## EXERCISE INSTRUCTIONS
Copy out the entries below exactly as they stand, but only from the line containing "sofa: (68, 233) -> (203, 452), moved" through the line containing "printer: (175, 547)".

## DATASET ENTRIES
--------------------

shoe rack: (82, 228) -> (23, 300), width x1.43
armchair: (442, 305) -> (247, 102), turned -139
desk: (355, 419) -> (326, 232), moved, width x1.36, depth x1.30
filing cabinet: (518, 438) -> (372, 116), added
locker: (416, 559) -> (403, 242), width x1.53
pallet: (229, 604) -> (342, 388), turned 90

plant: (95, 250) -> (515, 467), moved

--------------------

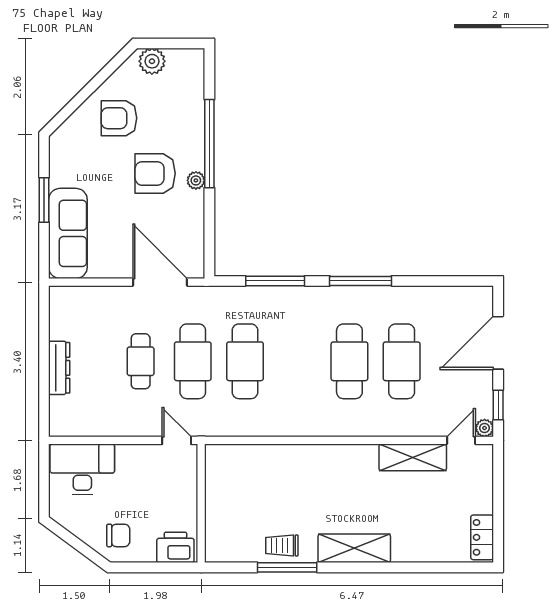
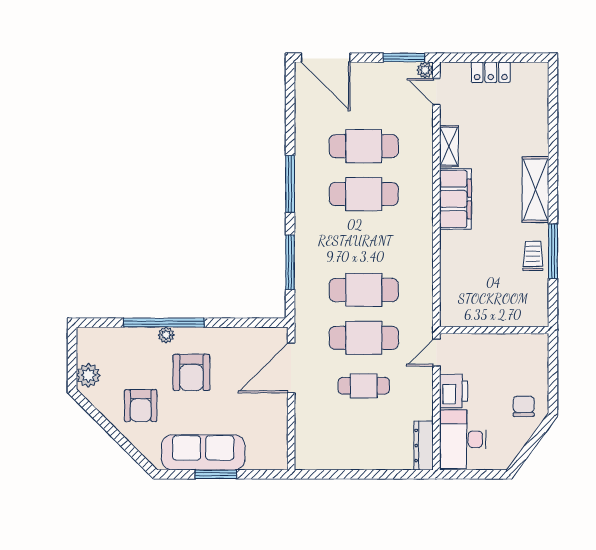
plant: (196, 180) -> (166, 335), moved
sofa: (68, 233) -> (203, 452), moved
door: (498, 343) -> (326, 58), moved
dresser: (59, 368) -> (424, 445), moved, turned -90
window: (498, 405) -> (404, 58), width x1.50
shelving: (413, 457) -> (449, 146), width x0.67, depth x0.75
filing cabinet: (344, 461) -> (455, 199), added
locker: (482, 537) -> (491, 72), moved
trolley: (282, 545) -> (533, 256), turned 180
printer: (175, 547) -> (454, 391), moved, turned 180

--------------------

## RESPONSE FOR THIS EXERCISE
sofa: (68, 233) -> (203, 452), moved
door: (498, 343) -> (326, 58), moved
dresser: (59, 368) -> (424, 445), moved, turned -90
window: (498, 405) -> (404, 58), width x1.50
shelving: (413, 457) -> (449, 146), width x0.67, depth x0.75
filing cabinet: (344, 461) -> (455, 199), added
locker: (482, 537) -> (491, 72), moved
trolley: (282, 545) -> (533, 256), turned 180
printer: (175, 547) -> (454, 391), moved, turned 180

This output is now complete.